[RECORDS SHOWN]
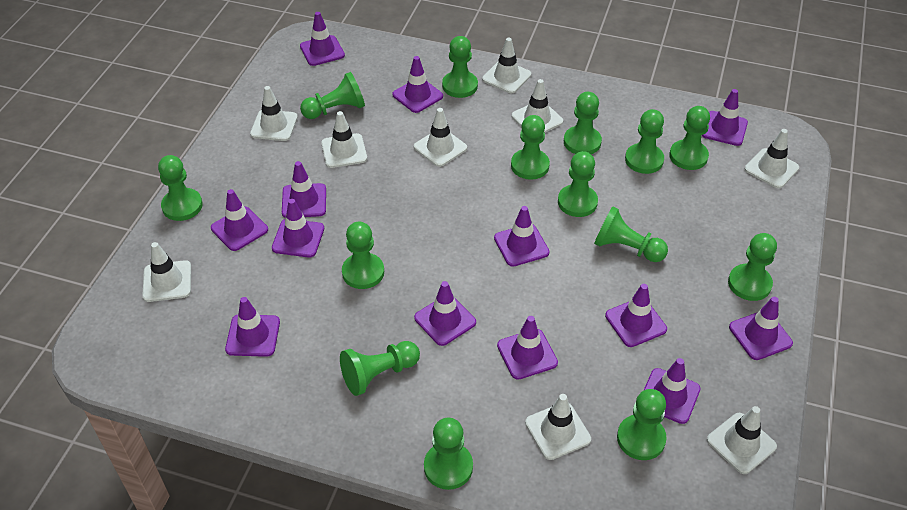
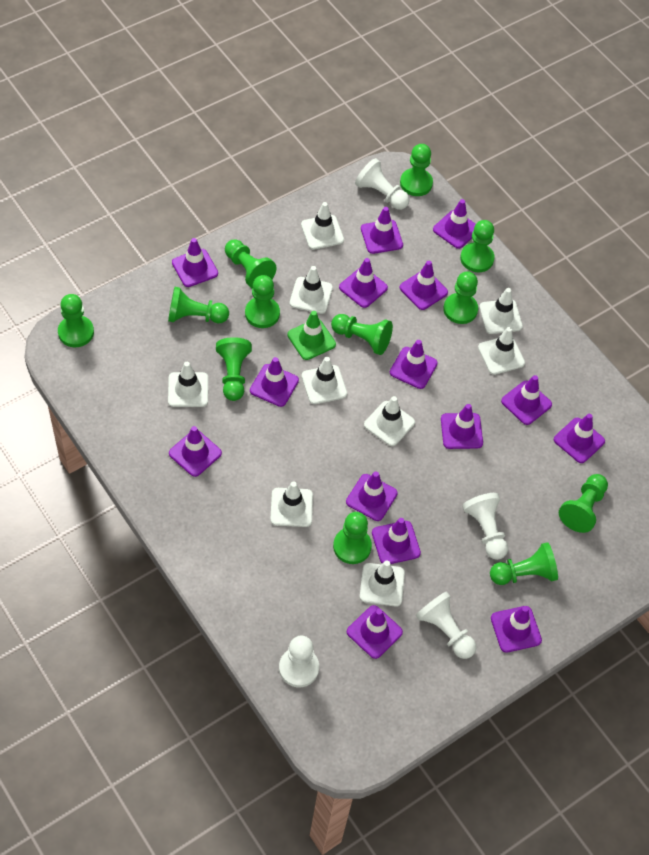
green pawn: 14 -> 12
green traffic cone: 0 -> 1
purple traffic cone: 13 -> 15
white pawn: 0 -> 4

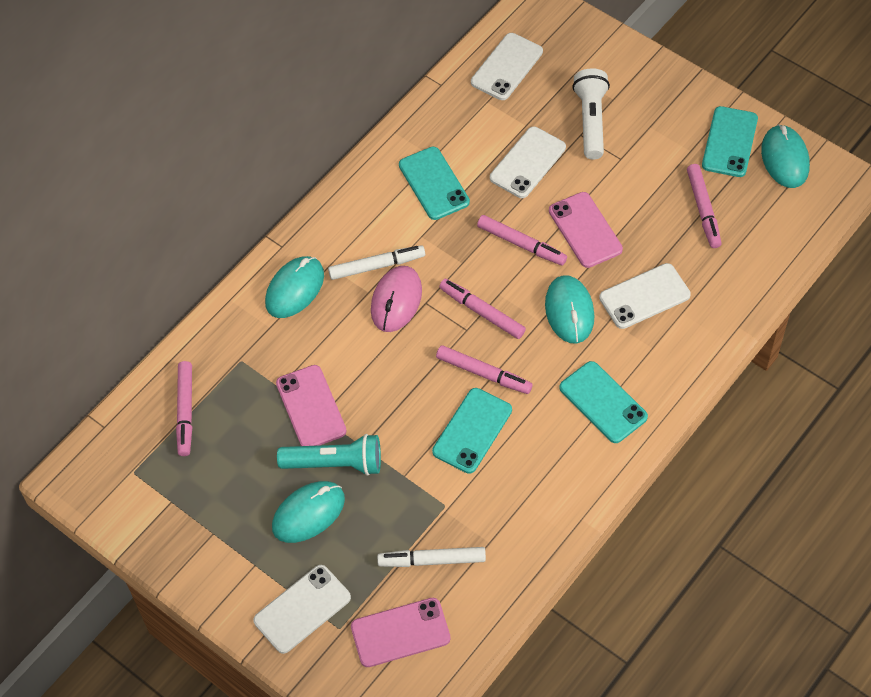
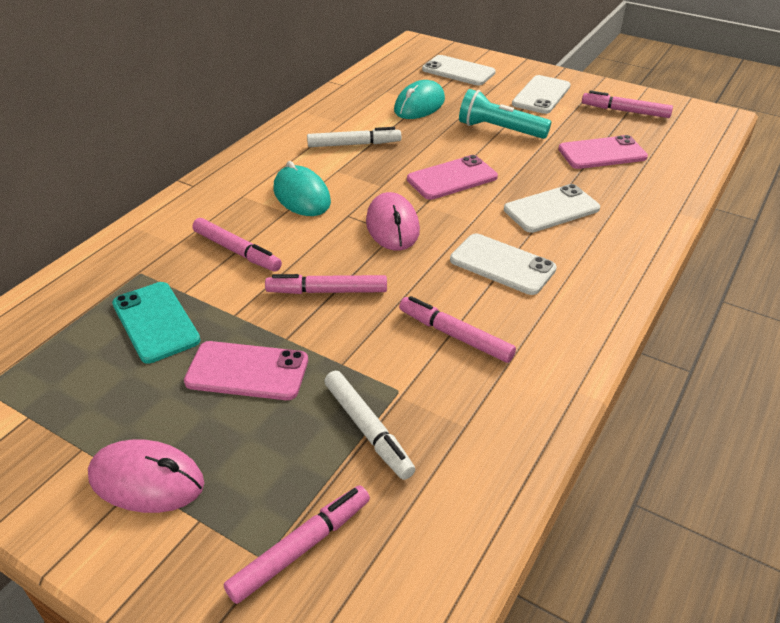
pink mouse: 1 -> 2
turquoise mouse: 4 -> 2
turquoise phone: 4 -> 1
white flashlight: 1 -> 0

[EXERCISE PROMPT] Repeat the line that contains "pink mouse: 1 -> 2", then every line after it until the records end, with nothing added.

[REPLY TO THE TASK]
pink mouse: 1 -> 2
turquoise mouse: 4 -> 2
turquoise phone: 4 -> 1
white flashlight: 1 -> 0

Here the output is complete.